Exactly as they appear below, repeat the lines from the one with "building: [176,359,199,391] ->" through the one with "building: none -> [22,379,56,429]", and no others.

★ ★ ★ ★ ★ ★ ★

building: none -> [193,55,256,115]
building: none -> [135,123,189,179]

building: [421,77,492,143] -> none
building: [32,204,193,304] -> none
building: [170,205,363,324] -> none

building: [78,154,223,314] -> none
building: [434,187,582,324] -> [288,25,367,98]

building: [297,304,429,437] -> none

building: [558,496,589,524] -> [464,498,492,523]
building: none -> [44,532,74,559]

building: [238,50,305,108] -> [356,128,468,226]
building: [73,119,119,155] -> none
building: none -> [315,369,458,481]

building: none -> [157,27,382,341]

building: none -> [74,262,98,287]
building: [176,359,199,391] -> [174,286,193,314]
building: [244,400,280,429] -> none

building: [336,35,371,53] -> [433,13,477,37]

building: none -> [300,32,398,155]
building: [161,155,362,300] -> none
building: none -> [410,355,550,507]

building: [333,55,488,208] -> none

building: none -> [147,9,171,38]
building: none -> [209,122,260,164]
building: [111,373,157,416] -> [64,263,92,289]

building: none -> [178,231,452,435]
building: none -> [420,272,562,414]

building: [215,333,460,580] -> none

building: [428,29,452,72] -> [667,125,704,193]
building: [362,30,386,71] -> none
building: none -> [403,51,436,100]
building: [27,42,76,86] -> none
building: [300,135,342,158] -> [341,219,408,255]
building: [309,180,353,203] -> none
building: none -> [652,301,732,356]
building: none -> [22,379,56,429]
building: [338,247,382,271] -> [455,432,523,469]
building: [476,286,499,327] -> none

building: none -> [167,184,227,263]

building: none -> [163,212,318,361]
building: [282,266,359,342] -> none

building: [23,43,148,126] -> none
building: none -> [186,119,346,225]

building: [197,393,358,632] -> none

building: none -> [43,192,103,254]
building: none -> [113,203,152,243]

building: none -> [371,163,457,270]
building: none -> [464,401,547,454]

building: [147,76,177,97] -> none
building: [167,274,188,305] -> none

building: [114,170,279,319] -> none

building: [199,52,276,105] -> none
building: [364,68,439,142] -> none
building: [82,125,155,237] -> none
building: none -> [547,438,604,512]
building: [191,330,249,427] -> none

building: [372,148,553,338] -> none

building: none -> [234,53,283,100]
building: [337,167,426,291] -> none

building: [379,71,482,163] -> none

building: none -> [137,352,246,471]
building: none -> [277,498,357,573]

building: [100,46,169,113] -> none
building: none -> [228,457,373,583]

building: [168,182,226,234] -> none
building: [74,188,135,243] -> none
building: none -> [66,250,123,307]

★ ★ ★ ★ ★ ★ ★

## EXERCISE OUTPUT
building: [176,359,199,391] -> [174,286,193,314]
building: [244,400,280,429] -> none

building: [336,35,371,53] -> [433,13,477,37]

building: none -> [300,32,398,155]
building: [161,155,362,300] -> none
building: none -> [410,355,550,507]

building: [333,55,488,208] -> none

building: none -> [147,9,171,38]
building: none -> [209,122,260,164]
building: [111,373,157,416] -> [64,263,92,289]

building: none -> [178,231,452,435]
building: none -> [420,272,562,414]

building: [215,333,460,580] -> none

building: [428,29,452,72] -> [667,125,704,193]
building: [362,30,386,71] -> none
building: none -> [403,51,436,100]
building: [27,42,76,86] -> none
building: [300,135,342,158] -> [341,219,408,255]
building: [309,180,353,203] -> none
building: none -> [652,301,732,356]
building: none -> [22,379,56,429]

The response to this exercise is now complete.